[[ AVAILABLE DATA open ]]

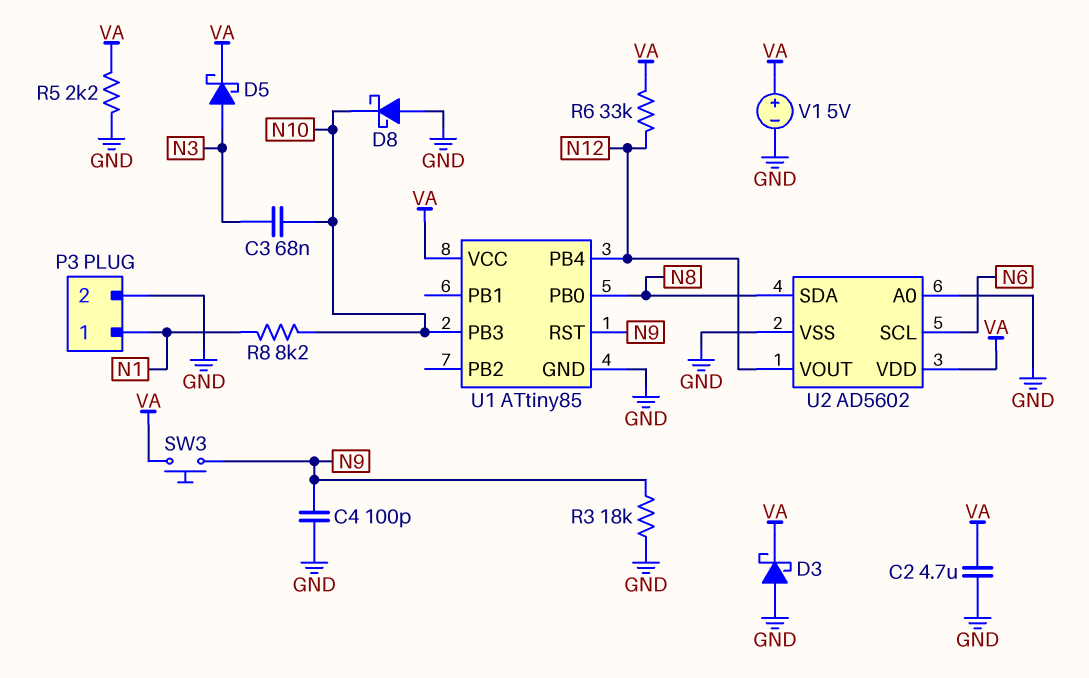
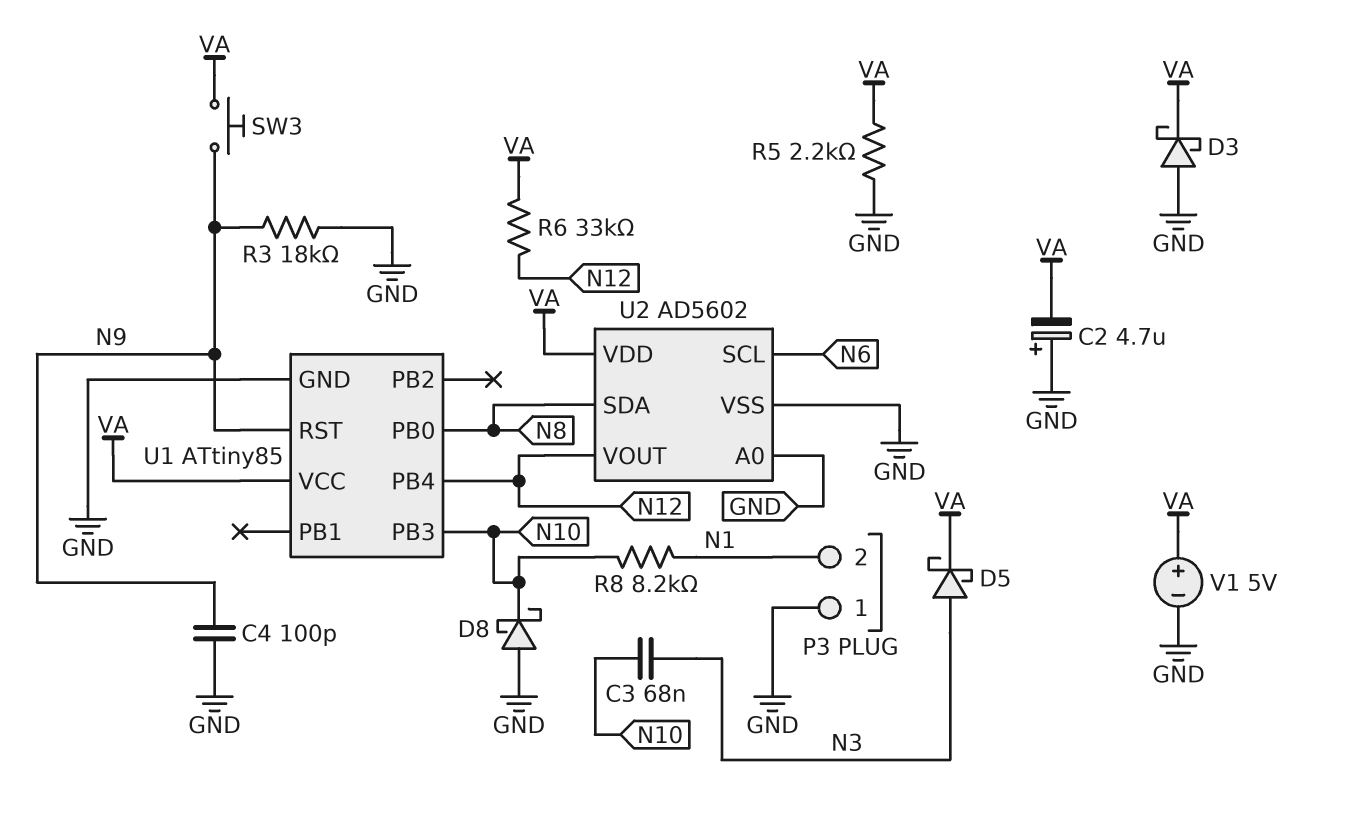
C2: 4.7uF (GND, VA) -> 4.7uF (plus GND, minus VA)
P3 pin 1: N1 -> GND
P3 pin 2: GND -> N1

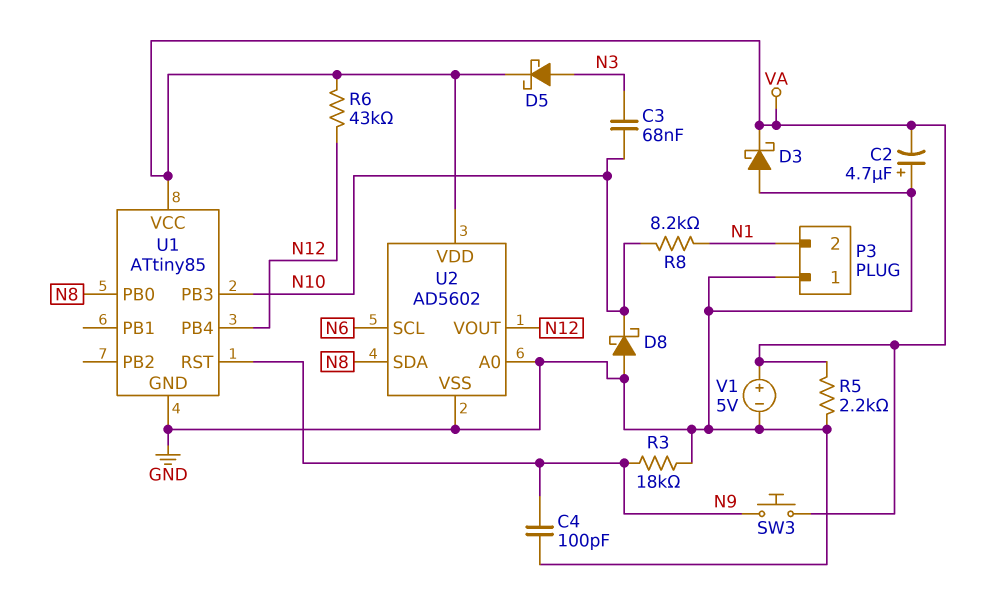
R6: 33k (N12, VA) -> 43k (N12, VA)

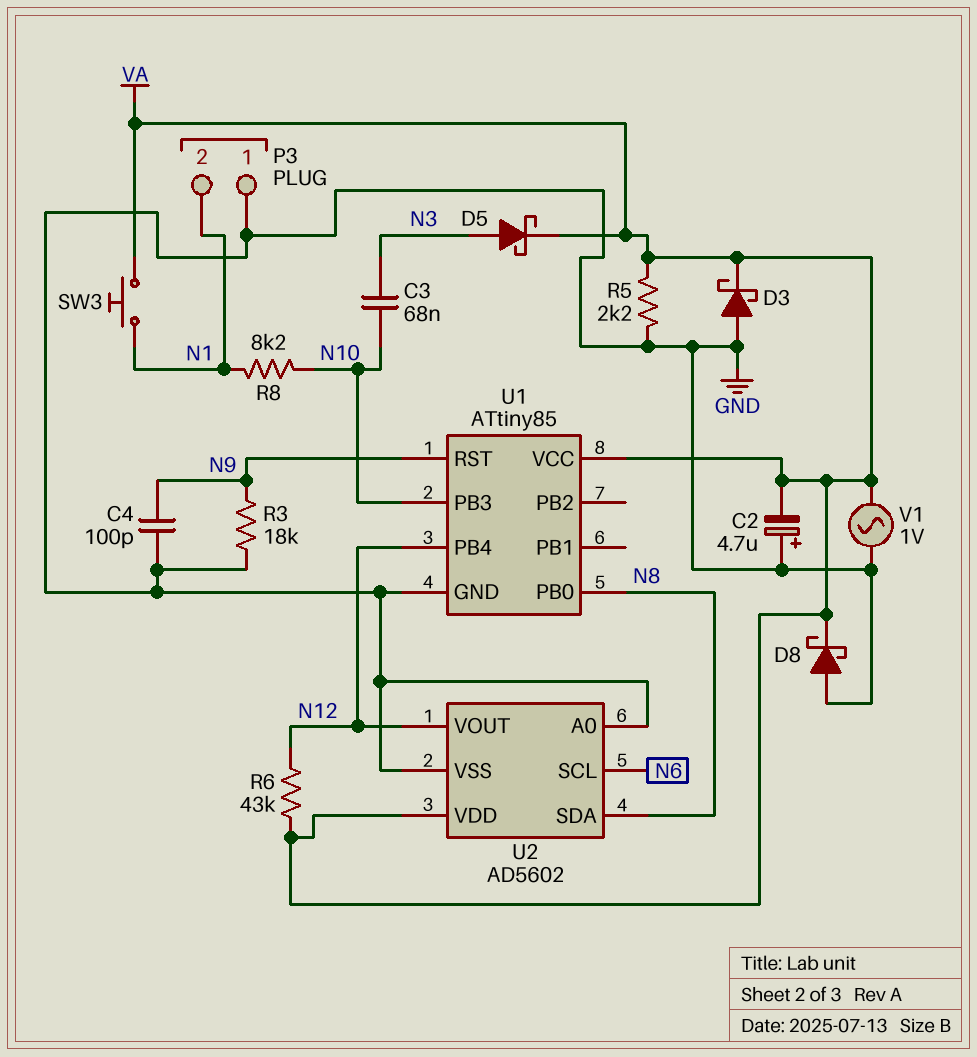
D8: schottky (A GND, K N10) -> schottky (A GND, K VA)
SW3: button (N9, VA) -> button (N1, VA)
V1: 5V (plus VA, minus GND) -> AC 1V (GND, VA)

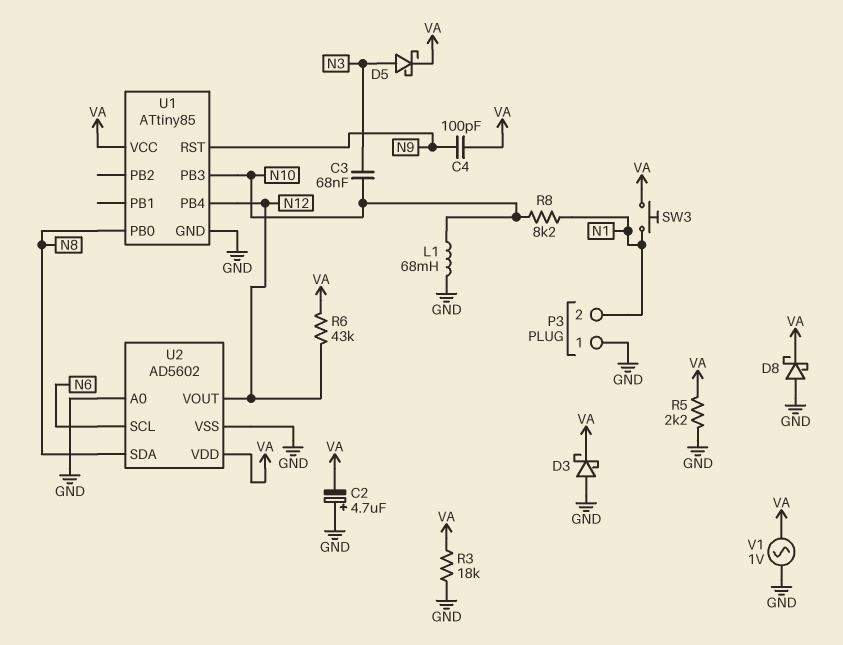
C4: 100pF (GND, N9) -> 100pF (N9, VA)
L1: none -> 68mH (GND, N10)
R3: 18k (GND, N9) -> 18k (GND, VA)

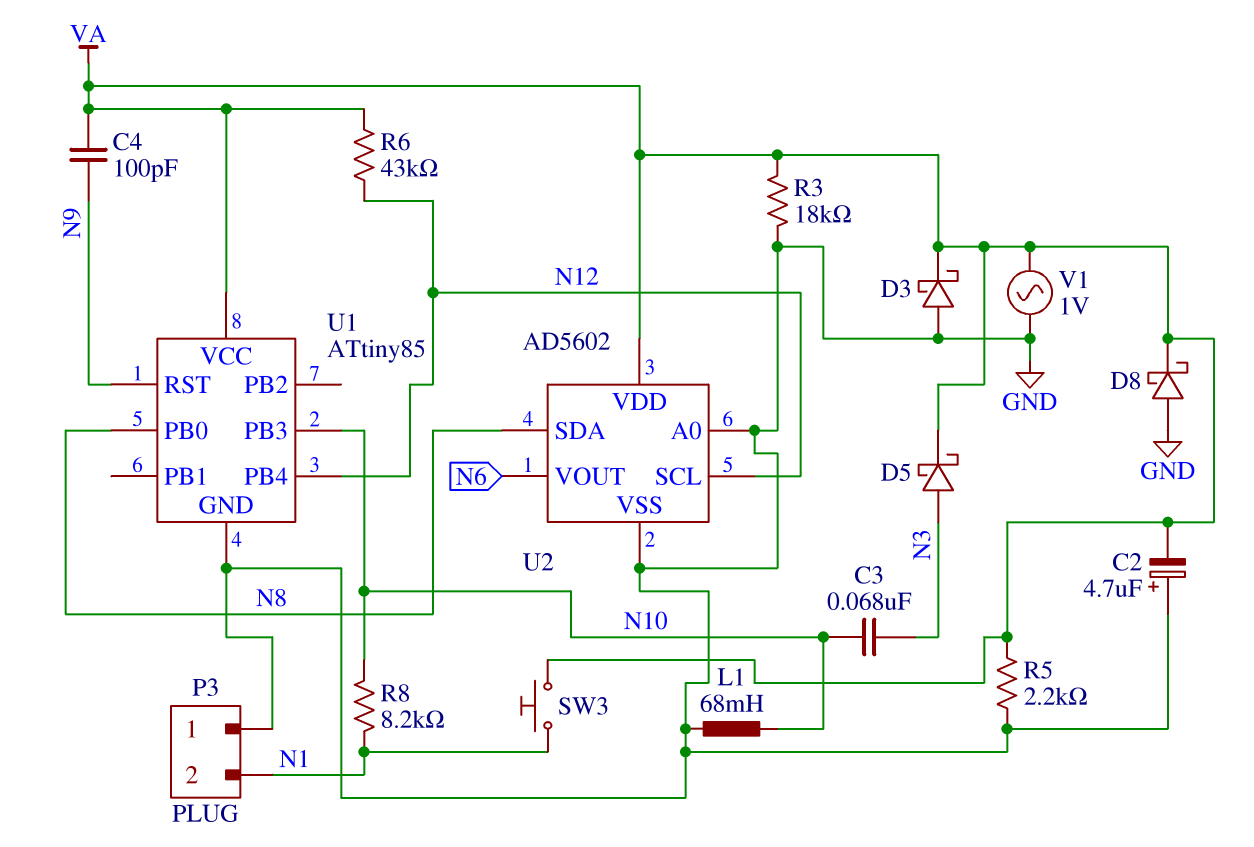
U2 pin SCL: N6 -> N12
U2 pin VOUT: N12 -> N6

[[ AVAILABLE DATA closed ]]

## YOUR ASSIGNMENT:
Skip the pictures and write out exactly the lines from the line containing "R3: 18k (GND, N9) -> 18k (GND, VA)" through the end of the listing above.

## RESPONSE:
R3: 18k (GND, N9) -> 18k (GND, VA)

U2 pin SCL: N6 -> N12
U2 pin VOUT: N12 -> N6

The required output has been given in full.